=== Recorded information ===
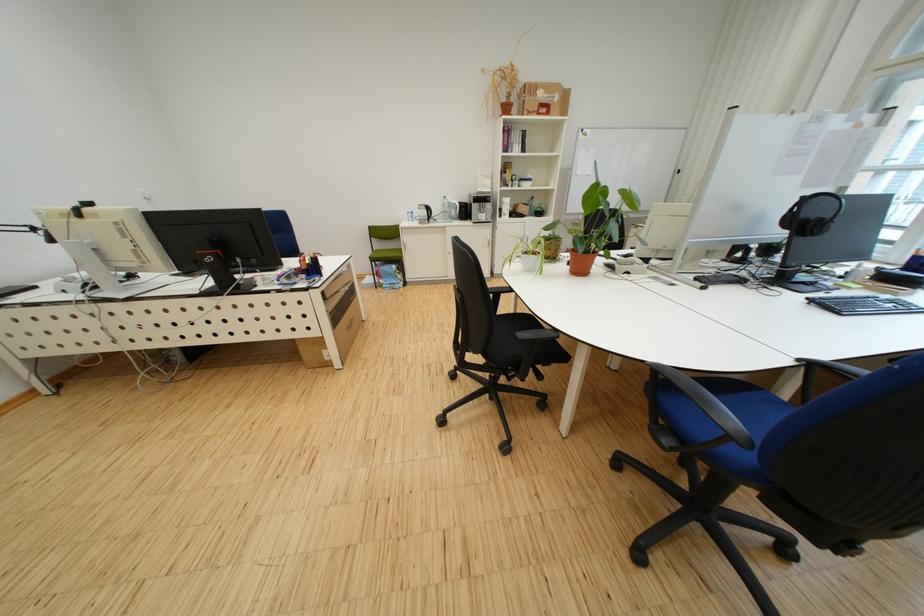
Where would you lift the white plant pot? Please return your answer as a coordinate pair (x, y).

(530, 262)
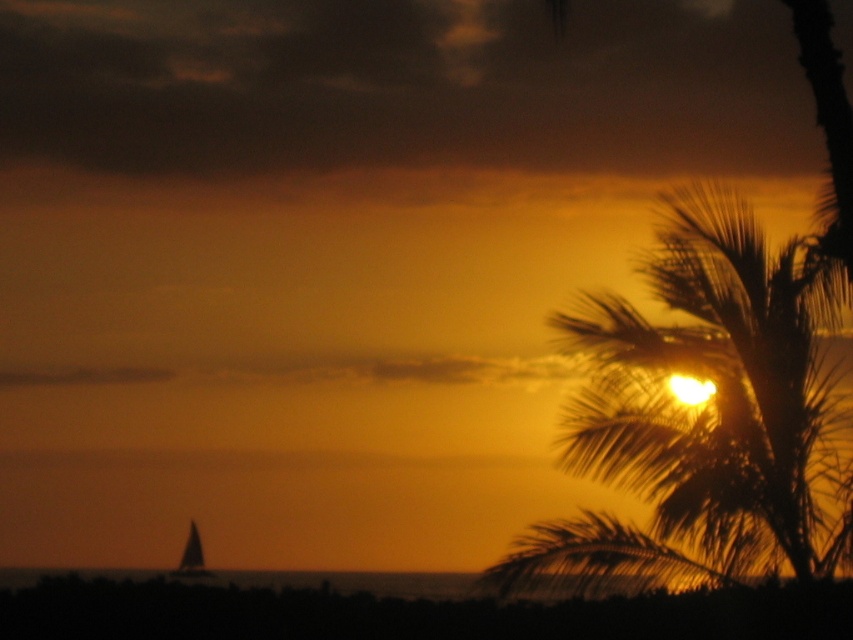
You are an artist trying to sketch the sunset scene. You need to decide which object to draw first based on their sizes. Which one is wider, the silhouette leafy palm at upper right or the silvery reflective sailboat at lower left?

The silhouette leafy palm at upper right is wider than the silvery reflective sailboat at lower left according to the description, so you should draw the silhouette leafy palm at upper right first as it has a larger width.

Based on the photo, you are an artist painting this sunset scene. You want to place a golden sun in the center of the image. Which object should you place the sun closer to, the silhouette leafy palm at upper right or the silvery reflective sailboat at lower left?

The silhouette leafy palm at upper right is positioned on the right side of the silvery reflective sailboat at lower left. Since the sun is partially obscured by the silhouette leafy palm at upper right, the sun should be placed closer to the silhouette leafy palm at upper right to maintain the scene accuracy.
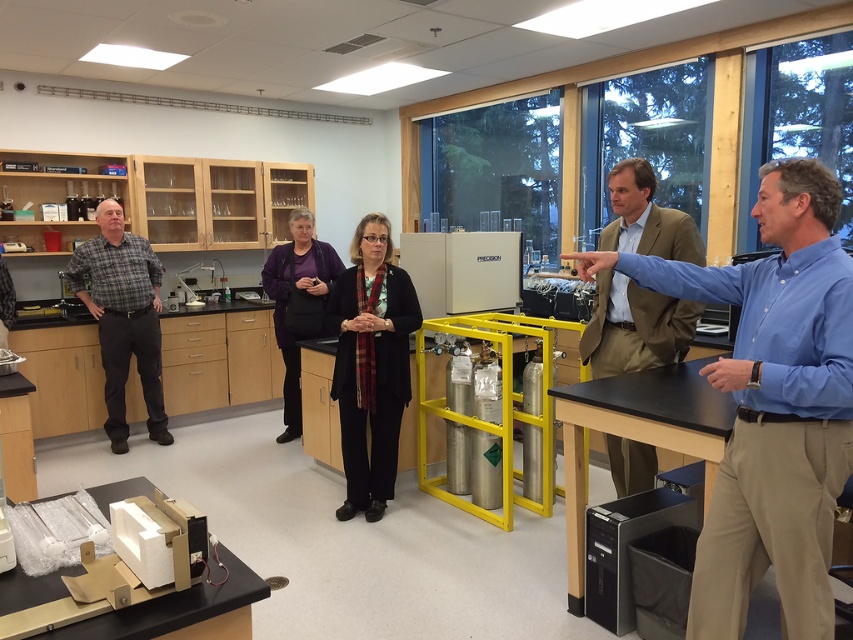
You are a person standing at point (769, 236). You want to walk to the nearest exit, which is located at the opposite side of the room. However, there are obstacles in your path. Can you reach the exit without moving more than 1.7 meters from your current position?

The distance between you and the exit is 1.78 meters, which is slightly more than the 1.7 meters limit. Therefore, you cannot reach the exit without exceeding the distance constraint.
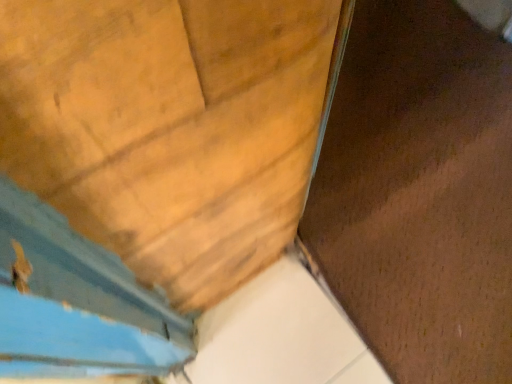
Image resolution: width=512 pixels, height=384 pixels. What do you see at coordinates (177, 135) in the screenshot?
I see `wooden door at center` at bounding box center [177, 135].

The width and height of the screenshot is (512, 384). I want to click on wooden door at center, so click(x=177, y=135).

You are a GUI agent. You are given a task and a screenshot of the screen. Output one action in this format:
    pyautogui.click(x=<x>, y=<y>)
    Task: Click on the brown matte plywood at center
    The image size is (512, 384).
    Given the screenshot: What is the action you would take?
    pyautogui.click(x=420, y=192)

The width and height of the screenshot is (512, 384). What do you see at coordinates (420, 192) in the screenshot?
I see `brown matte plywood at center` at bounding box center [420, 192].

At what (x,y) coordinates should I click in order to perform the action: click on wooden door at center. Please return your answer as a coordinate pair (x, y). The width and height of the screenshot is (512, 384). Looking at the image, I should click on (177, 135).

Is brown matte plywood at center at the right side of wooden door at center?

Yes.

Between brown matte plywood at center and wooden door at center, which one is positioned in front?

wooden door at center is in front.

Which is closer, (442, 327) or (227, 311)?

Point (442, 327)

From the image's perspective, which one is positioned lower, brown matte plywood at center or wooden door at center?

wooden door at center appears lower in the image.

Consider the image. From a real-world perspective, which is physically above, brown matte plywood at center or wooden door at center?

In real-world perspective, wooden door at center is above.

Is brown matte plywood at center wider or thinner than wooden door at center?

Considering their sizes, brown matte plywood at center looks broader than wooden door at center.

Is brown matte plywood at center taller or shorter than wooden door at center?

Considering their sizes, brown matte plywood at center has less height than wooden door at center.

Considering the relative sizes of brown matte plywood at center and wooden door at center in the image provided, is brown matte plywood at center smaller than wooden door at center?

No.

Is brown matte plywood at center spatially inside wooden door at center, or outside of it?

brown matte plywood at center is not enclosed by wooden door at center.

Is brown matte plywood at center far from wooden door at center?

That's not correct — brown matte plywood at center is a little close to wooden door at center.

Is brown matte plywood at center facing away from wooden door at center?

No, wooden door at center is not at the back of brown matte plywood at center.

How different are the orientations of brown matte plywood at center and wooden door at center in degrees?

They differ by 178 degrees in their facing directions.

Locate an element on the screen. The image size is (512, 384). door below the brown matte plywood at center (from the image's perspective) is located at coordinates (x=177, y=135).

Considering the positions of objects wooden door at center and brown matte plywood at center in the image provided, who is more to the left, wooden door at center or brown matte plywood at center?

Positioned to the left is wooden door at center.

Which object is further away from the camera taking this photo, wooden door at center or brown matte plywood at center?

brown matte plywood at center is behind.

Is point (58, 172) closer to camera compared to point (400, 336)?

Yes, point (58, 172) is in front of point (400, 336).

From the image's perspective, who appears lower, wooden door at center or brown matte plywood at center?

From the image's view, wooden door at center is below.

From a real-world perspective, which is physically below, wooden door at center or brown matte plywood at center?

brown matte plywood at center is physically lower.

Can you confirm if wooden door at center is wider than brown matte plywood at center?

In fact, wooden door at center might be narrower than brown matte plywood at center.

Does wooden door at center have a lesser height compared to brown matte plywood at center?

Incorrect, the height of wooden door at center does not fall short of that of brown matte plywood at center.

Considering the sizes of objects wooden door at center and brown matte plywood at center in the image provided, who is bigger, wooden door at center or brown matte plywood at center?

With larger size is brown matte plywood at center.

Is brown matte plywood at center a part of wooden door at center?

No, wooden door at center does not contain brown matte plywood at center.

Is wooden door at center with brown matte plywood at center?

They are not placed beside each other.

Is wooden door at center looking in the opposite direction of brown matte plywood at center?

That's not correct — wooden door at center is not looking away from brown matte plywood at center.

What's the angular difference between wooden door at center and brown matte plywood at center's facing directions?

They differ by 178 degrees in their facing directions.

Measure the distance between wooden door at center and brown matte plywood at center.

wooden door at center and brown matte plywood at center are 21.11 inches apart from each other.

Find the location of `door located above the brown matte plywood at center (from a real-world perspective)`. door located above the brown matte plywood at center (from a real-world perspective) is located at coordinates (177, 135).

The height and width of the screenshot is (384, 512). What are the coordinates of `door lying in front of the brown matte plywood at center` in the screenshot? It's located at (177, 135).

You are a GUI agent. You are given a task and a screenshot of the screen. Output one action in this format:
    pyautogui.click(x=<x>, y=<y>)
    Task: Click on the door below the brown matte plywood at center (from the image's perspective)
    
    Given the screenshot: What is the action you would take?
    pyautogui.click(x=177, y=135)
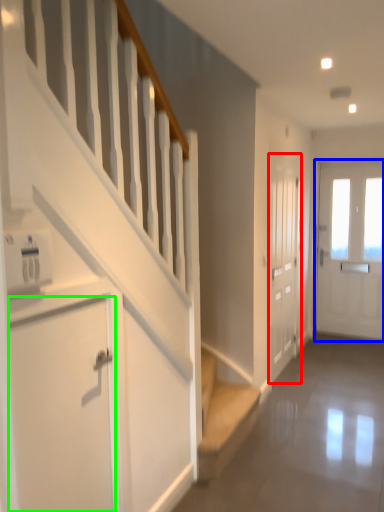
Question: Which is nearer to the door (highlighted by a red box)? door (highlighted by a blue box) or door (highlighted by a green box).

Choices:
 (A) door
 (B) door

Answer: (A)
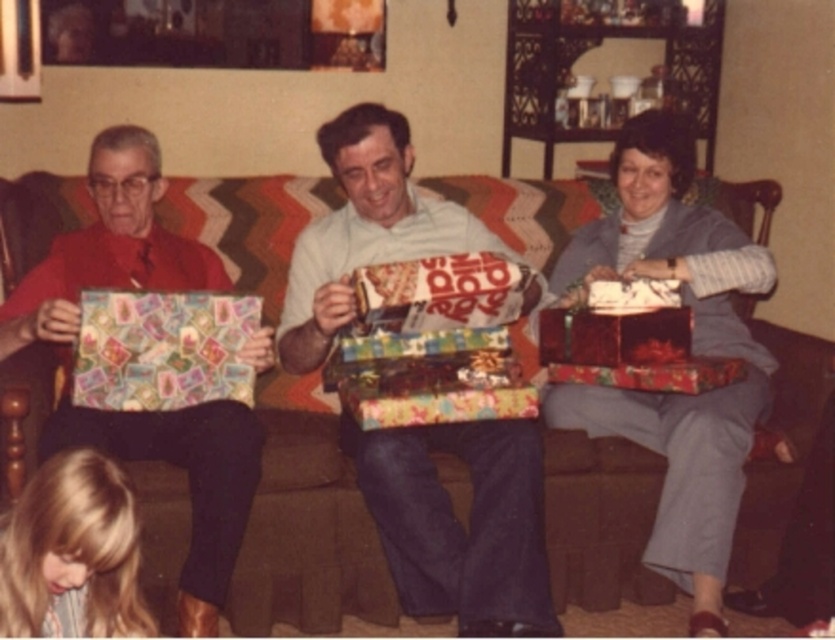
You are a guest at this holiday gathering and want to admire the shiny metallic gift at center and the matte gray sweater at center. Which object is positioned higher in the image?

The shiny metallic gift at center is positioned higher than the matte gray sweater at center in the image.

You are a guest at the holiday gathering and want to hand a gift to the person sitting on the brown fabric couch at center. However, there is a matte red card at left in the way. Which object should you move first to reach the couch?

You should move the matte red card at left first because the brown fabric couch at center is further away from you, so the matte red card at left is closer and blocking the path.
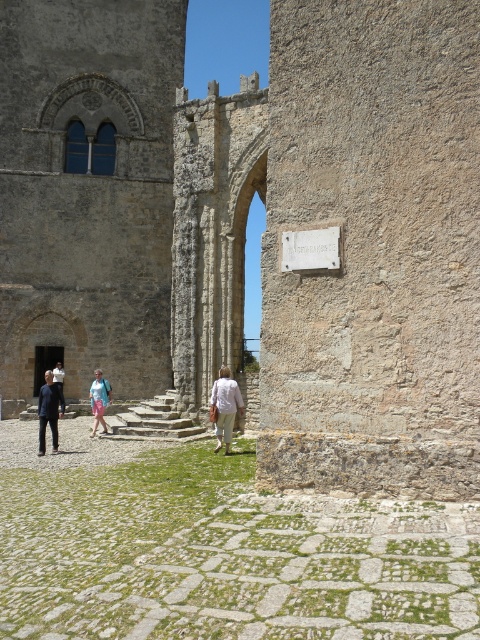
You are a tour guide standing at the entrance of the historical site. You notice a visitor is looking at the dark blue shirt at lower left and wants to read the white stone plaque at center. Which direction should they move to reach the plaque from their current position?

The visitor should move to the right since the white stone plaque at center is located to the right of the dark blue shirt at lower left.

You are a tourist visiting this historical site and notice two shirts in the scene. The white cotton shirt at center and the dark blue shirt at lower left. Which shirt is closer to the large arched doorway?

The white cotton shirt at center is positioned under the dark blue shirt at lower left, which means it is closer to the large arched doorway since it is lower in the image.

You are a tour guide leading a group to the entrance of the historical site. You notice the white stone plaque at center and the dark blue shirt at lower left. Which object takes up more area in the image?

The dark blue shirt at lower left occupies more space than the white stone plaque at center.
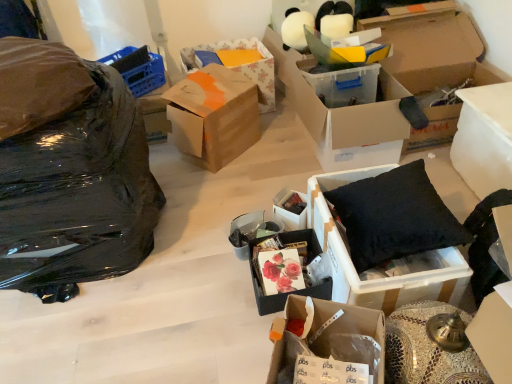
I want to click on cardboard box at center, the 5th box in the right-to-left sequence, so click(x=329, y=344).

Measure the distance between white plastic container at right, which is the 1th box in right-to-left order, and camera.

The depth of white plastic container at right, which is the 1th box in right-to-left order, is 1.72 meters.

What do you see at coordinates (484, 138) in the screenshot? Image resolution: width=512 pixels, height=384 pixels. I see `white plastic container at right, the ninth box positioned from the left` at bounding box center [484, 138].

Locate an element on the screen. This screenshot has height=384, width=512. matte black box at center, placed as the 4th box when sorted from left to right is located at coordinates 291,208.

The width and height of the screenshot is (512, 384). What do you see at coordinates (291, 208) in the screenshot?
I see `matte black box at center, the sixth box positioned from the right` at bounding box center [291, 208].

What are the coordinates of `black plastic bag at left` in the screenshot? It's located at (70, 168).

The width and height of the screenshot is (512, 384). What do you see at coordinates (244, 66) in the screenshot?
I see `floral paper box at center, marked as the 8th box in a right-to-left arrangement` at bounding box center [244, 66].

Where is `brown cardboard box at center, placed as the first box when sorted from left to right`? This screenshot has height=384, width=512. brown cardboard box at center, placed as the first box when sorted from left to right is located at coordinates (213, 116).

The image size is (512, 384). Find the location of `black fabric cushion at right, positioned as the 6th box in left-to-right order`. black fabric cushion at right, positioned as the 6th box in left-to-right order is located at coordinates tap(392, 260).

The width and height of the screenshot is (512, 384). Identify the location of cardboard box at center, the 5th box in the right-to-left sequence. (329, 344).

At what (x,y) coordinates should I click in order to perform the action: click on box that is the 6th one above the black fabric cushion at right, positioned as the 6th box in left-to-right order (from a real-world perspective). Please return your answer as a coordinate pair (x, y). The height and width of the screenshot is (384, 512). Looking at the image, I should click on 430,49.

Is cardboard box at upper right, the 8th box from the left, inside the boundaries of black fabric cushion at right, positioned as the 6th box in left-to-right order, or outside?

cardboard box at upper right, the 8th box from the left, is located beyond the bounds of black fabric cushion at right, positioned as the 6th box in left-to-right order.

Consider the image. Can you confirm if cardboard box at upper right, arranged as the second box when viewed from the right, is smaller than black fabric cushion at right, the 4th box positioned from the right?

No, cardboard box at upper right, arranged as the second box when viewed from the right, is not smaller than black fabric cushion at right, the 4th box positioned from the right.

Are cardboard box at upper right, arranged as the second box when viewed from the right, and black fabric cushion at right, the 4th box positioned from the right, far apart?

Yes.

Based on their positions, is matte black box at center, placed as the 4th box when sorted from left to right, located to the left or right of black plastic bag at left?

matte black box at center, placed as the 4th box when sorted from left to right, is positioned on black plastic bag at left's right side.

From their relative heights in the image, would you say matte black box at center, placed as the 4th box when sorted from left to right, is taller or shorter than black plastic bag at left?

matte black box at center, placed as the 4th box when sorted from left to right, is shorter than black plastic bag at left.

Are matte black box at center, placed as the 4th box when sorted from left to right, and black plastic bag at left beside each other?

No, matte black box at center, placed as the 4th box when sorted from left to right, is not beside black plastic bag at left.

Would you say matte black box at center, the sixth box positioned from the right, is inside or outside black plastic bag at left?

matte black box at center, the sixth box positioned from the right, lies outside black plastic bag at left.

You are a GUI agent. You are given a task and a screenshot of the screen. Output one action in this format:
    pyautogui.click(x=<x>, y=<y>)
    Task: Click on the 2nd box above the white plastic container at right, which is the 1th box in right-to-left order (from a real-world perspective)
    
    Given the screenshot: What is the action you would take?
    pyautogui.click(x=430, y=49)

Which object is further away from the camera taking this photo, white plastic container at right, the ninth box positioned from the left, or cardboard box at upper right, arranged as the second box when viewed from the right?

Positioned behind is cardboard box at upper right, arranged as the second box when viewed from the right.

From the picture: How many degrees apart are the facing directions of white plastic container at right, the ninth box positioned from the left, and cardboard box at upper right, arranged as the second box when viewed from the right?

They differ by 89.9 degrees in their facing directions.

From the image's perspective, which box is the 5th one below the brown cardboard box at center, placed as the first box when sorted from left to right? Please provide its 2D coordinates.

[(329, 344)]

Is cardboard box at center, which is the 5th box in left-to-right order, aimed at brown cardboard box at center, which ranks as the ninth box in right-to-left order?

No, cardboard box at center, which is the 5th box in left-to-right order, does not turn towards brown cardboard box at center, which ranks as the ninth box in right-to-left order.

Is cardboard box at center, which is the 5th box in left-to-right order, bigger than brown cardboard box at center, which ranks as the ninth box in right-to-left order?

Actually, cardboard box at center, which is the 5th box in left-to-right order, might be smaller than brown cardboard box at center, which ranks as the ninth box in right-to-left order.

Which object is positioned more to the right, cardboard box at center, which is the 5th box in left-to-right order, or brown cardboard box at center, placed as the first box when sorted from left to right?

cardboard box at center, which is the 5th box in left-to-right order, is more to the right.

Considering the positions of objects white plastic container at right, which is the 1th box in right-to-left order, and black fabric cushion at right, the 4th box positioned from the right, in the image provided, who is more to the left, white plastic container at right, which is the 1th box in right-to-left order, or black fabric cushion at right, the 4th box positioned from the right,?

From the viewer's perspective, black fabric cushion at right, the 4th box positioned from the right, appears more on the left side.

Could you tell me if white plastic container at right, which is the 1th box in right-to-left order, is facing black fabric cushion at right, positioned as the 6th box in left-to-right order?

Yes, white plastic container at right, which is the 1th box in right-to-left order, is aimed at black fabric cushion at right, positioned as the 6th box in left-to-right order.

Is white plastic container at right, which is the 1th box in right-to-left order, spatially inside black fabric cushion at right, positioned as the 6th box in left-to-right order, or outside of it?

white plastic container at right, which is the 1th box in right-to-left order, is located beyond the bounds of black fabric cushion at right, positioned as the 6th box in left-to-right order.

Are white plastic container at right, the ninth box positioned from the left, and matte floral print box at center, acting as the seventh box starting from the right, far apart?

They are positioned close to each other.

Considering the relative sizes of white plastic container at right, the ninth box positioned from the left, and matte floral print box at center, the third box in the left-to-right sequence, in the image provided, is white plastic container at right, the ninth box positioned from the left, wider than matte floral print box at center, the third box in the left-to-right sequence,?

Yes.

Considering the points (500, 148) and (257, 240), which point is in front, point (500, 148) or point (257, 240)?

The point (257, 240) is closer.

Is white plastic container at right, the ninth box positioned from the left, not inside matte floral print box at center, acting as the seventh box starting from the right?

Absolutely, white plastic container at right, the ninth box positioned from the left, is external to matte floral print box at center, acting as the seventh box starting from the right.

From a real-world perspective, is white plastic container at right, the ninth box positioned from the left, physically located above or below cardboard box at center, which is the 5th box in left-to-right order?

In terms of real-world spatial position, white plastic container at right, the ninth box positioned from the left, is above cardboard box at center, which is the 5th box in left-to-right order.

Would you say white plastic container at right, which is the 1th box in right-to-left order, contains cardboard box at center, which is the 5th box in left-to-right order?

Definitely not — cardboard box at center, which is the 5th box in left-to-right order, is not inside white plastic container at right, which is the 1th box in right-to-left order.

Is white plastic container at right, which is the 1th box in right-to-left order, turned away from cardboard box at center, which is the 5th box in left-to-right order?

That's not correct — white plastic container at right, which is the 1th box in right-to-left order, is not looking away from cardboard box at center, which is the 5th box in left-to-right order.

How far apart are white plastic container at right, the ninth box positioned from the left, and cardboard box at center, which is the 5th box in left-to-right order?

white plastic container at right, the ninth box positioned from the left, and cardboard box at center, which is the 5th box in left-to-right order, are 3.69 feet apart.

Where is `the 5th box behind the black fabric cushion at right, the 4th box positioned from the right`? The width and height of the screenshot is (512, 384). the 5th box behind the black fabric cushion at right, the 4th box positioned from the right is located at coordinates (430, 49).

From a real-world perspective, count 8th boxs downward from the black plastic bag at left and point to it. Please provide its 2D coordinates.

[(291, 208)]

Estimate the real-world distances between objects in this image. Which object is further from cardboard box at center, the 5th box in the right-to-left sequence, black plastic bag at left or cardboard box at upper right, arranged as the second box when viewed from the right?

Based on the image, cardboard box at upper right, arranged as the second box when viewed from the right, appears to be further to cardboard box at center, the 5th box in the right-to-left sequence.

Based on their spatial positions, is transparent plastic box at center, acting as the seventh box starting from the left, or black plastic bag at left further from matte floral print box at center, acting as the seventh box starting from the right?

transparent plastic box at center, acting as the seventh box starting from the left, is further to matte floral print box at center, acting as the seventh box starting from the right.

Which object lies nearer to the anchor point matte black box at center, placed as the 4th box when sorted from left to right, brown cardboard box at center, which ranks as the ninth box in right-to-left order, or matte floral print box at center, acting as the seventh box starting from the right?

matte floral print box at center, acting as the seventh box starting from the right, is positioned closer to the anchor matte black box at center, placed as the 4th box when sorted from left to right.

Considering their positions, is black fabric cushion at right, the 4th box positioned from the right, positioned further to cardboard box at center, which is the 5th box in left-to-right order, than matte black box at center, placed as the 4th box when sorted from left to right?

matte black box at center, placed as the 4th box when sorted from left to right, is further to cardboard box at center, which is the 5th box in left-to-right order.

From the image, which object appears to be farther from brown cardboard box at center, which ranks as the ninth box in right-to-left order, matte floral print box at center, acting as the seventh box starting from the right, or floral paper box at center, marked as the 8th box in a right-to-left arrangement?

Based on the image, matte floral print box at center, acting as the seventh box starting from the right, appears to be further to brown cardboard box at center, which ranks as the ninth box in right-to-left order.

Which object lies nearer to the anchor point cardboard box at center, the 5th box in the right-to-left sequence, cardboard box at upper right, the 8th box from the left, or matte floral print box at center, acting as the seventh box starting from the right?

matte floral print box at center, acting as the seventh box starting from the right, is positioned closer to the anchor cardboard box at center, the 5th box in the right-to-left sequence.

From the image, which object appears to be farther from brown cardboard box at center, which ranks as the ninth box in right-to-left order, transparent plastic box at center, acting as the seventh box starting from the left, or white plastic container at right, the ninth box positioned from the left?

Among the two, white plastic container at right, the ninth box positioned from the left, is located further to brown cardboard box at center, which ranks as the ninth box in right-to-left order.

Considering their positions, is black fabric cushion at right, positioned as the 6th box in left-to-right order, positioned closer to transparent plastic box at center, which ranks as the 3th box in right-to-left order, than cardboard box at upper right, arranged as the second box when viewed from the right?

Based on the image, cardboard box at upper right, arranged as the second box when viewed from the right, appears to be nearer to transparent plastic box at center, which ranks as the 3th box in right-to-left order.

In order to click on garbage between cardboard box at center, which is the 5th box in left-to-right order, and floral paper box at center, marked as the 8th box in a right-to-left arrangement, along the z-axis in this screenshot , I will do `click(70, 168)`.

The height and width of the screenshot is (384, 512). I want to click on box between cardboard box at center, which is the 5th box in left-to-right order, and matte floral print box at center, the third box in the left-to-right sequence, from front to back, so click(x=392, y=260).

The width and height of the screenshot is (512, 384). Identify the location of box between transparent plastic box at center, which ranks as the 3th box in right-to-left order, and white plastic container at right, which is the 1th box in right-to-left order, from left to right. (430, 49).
===
## Exercise objective
Update the lines from the one containing "Which is closer, (442, 327) or (227, 311)?" to the one containing "That's not correct — brown", replacing "brown matte plywood" with "tan matte plywood" everywhere it appears and leaving all else unchanged.

## Reply
Which is closer, (442, 327) or (227, 311)?

Point (442, 327)

From the image's perspective, which one is positioned lower, tan matte plywood at center or wooden door at center?

wooden door at center appears lower in the image.

Consider the image. From a real-world perspective, which is physically above, tan matte plywood at center or wooden door at center?

In real-world perspective, wooden door at center is above.

Is tan matte plywood at center wider or thinner than wooden door at center?

Considering their sizes, tan matte plywood at center looks broader than wooden door at center.

Is tan matte plywood at center taller or shorter than wooden door at center?

Considering their sizes, tan matte plywood at center has less height than wooden door at center.

Considering the relative sizes of tan matte plywood at center and wooden door at center in the image provided, is tan matte plywood at center smaller than wooden door at center?

No.

Is tan matte plywood at center spatially inside wooden door at center, or outside of it?

tan matte plywood at center is not enclosed by wooden door at center.

Is tan matte plywood at center far from wooden door at center?

That's not correct — tan matte plywood at center is a little close to wooden door at center.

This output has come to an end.